■ **Task details**
Say how many lines below hold the word "HEAT"; give the number by itself.

** Opening Task input block **

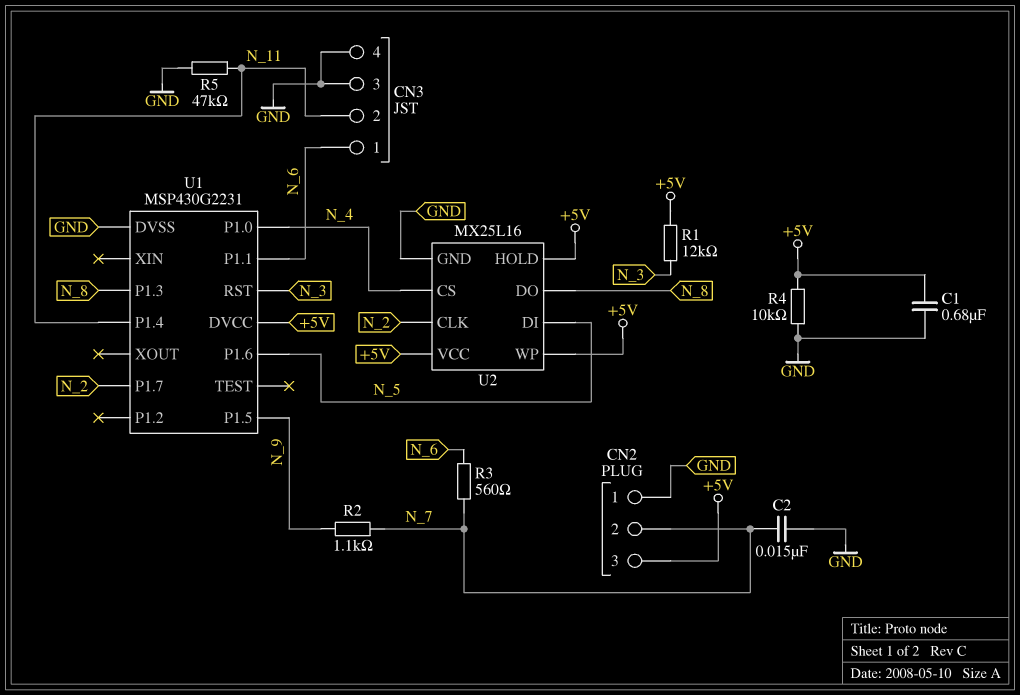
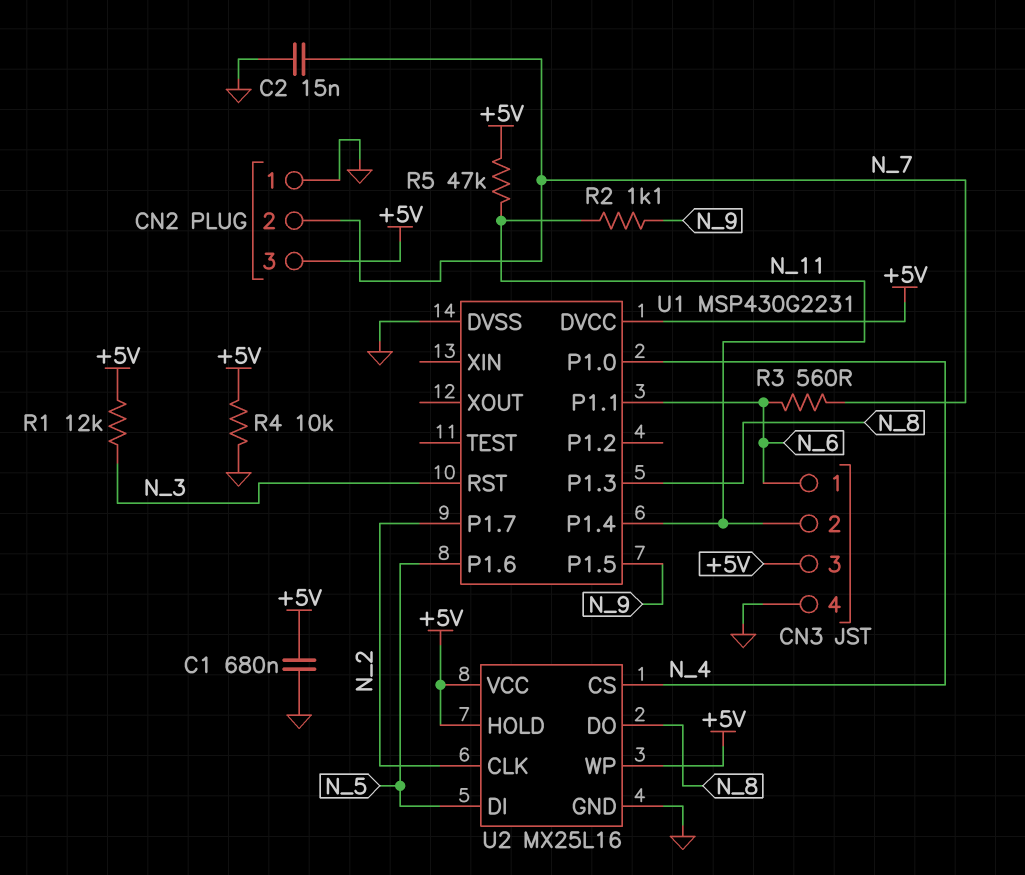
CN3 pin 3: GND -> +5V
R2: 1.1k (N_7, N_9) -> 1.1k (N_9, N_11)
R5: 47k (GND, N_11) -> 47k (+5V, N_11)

** Closing Task input block **
** Opening Task input block **

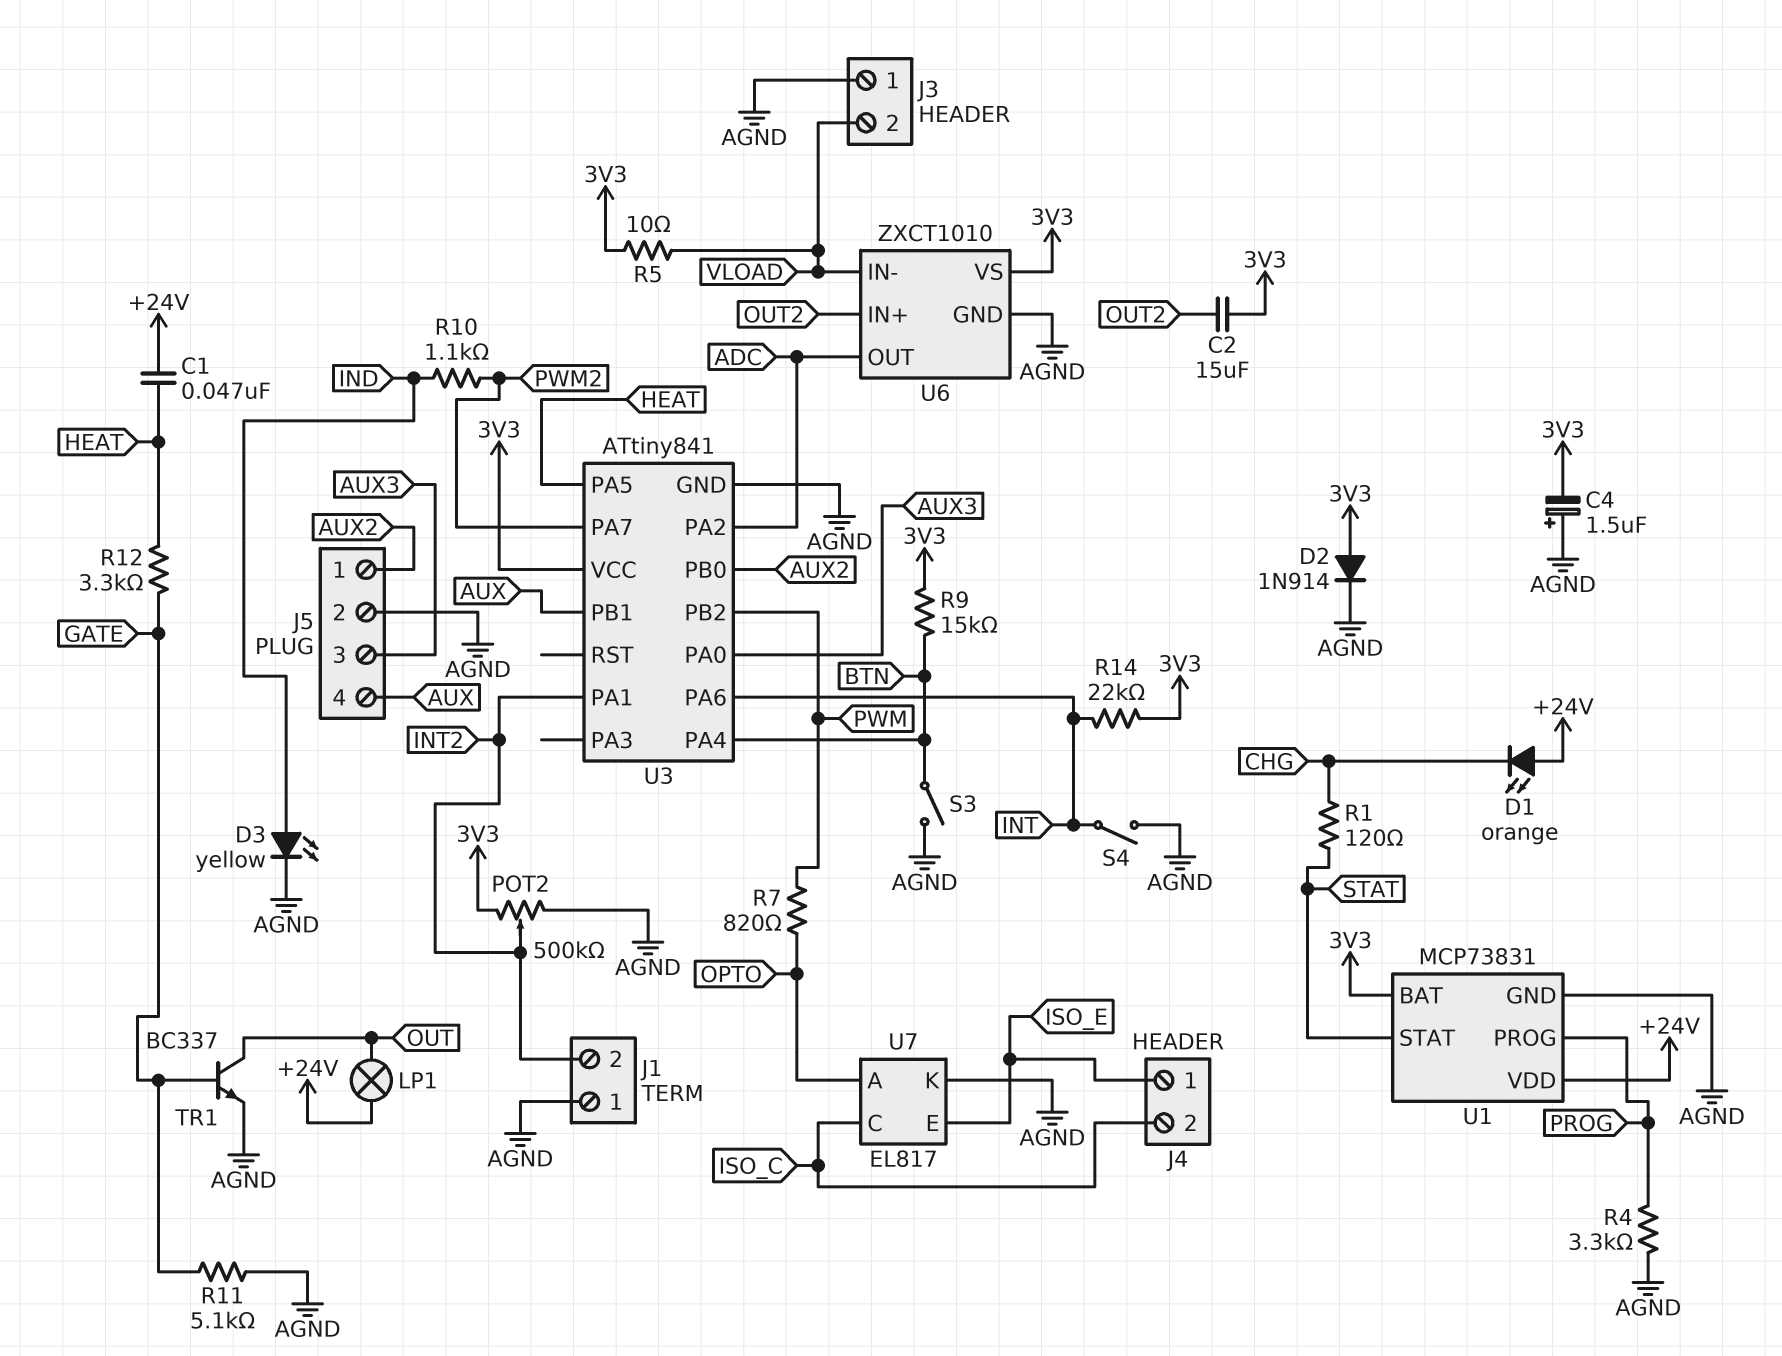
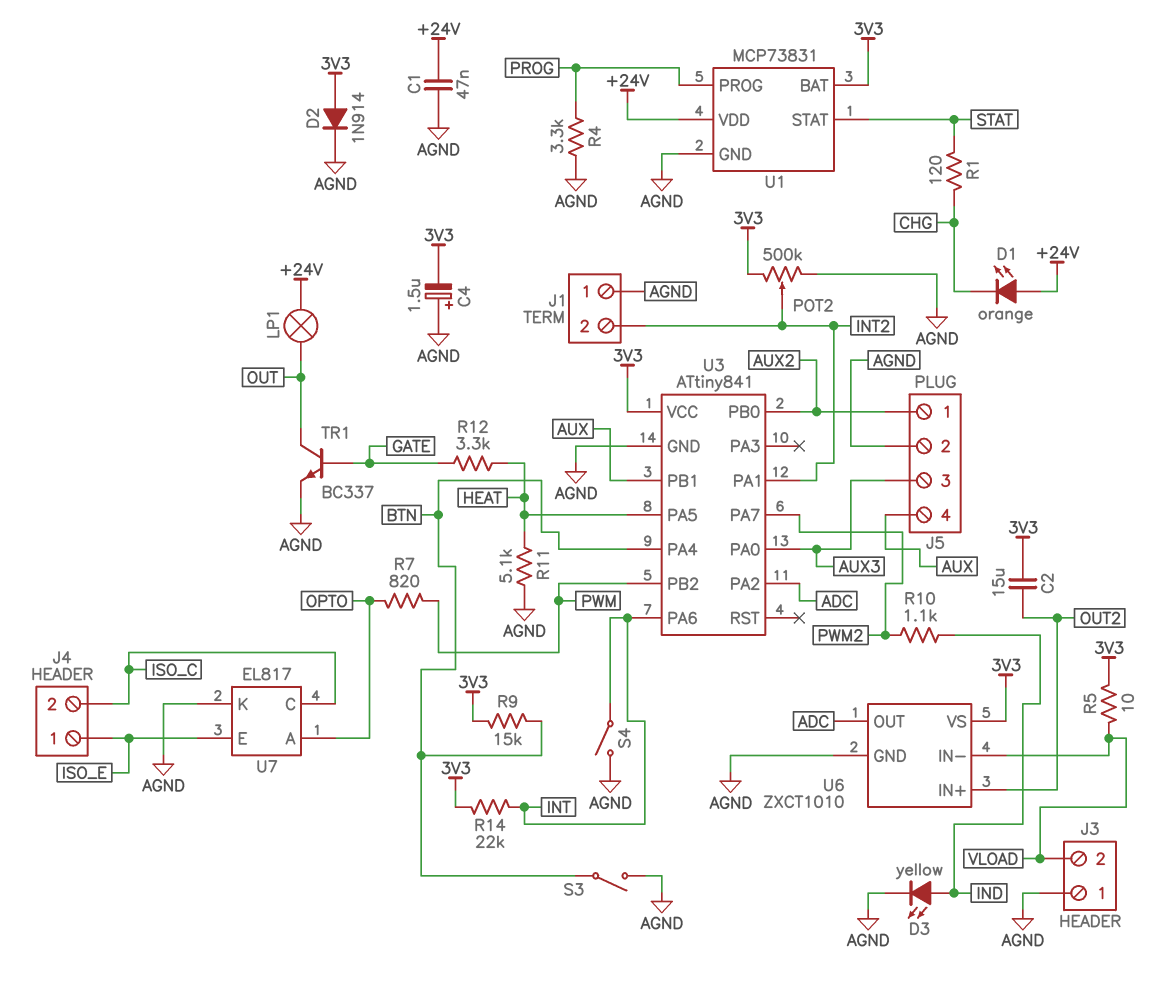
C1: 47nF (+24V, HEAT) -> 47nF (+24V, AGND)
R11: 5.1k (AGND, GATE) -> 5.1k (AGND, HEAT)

** Closing Task input block **
** Opening Task input block **

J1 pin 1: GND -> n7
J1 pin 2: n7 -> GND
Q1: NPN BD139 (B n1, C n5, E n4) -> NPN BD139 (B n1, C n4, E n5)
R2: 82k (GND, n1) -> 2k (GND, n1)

** Closing Task input block **

■ **Output of the task**
2